WORK REQUEST
Set down the complete data exactly as it appears below.

Dataset items
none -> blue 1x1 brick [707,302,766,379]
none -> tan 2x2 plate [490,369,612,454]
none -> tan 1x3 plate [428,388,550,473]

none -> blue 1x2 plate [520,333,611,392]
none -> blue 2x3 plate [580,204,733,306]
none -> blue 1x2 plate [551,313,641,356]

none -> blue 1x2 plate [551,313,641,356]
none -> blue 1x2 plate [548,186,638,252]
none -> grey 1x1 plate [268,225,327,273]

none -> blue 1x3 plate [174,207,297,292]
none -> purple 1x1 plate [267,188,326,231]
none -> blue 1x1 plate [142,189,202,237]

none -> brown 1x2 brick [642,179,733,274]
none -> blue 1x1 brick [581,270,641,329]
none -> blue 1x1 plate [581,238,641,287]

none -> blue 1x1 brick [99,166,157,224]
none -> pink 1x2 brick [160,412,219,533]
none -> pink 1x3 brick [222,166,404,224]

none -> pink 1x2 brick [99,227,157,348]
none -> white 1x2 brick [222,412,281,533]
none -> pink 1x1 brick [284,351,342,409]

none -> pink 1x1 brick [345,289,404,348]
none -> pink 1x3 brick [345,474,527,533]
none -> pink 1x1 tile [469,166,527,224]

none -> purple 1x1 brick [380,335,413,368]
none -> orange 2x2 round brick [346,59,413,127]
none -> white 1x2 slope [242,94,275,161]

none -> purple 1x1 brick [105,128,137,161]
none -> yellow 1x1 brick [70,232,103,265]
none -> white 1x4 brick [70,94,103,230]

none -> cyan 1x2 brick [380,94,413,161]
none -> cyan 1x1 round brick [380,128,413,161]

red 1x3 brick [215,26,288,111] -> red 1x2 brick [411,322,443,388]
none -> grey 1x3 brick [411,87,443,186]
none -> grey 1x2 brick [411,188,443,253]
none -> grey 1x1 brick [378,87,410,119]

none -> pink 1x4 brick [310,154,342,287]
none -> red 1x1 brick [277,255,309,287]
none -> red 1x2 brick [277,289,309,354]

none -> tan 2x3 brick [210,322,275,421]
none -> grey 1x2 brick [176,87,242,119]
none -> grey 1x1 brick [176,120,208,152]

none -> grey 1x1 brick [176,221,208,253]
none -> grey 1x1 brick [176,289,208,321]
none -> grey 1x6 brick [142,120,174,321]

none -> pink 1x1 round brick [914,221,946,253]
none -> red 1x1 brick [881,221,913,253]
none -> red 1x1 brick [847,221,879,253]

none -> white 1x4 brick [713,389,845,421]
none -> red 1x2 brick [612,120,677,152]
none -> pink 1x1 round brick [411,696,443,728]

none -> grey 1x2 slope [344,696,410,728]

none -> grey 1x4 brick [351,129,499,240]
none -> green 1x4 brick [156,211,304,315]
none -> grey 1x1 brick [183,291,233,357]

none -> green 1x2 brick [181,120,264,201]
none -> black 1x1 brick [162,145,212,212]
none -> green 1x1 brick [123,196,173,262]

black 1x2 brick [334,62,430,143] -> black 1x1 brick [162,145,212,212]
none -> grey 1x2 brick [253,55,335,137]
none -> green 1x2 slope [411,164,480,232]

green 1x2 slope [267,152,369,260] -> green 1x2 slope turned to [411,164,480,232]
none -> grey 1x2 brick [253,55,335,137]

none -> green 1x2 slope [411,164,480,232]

REPLY
none -> blue 1x1 brick [707,302,766,379]
none -> tan 2x2 plate [490,369,612,454]
none -> tan 1x3 plate [428,388,550,473]

none -> blue 1x2 plate [520,333,611,392]
none -> blue 2x3 plate [580,204,733,306]
none -> blue 1x2 plate [551,313,641,356]

none -> blue 1x2 plate [551,313,641,356]
none -> blue 1x2 plate [548,186,638,252]
none -> grey 1x1 plate [268,225,327,273]

none -> blue 1x3 plate [174,207,297,292]
none -> purple 1x1 plate [267,188,326,231]
none -> blue 1x1 plate [142,189,202,237]

none -> brown 1x2 brick [642,179,733,274]
none -> blue 1x1 brick [581,270,641,329]
none -> blue 1x1 plate [581,238,641,287]

none -> blue 1x1 brick [99,166,157,224]
none -> pink 1x2 brick [160,412,219,533]
none -> pink 1x3 brick [222,166,404,224]

none -> pink 1x2 brick [99,227,157,348]
none -> white 1x2 brick [222,412,281,533]
none -> pink 1x1 brick [284,351,342,409]

none -> pink 1x1 brick [345,289,404,348]
none -> pink 1x3 brick [345,474,527,533]
none -> pink 1x1 tile [469,166,527,224]

none -> purple 1x1 brick [380,335,413,368]
none -> orange 2x2 round brick [346,59,413,127]
none -> white 1x2 slope [242,94,275,161]

none -> purple 1x1 brick [105,128,137,161]
none -> yellow 1x1 brick [70,232,103,265]
none -> white 1x4 brick [70,94,103,230]

none -> cyan 1x2 brick [380,94,413,161]
none -> cyan 1x1 round brick [380,128,413,161]

red 1x3 brick [215,26,288,111] -> red 1x2 brick [411,322,443,388]
none -> grey 1x3 brick [411,87,443,186]
none -> grey 1x2 brick [411,188,443,253]
none -> grey 1x1 brick [378,87,410,119]

none -> pink 1x4 brick [310,154,342,287]
none -> red 1x1 brick [277,255,309,287]
none -> red 1x2 brick [277,289,309,354]

none -> tan 2x3 brick [210,322,275,421]
none -> grey 1x2 brick [176,87,242,119]
none -> grey 1x1 brick [176,120,208,152]

none -> grey 1x1 brick [176,221,208,253]
none -> grey 1x1 brick [176,289,208,321]
none -> grey 1x6 brick [142,120,174,321]

none -> pink 1x1 round brick [914,221,946,253]
none -> red 1x1 brick [881,221,913,253]
none -> red 1x1 brick [847,221,879,253]

none -> white 1x4 brick [713,389,845,421]
none -> red 1x2 brick [612,120,677,152]
none -> pink 1x1 round brick [411,696,443,728]

none -> grey 1x2 slope [344,696,410,728]

none -> grey 1x4 brick [351,129,499,240]
none -> green 1x4 brick [156,211,304,315]
none -> grey 1x1 brick [183,291,233,357]

none -> green 1x2 brick [181,120,264,201]
none -> black 1x1 brick [162,145,212,212]
none -> green 1x1 brick [123,196,173,262]

black 1x2 brick [334,62,430,143] -> black 1x1 brick [162,145,212,212]
none -> grey 1x2 brick [253,55,335,137]
none -> green 1x2 slope [411,164,480,232]

green 1x2 slope [267,152,369,260] -> green 1x2 slope turned to [411,164,480,232]
none -> grey 1x2 brick [253,55,335,137]

none -> green 1x2 slope [411,164,480,232]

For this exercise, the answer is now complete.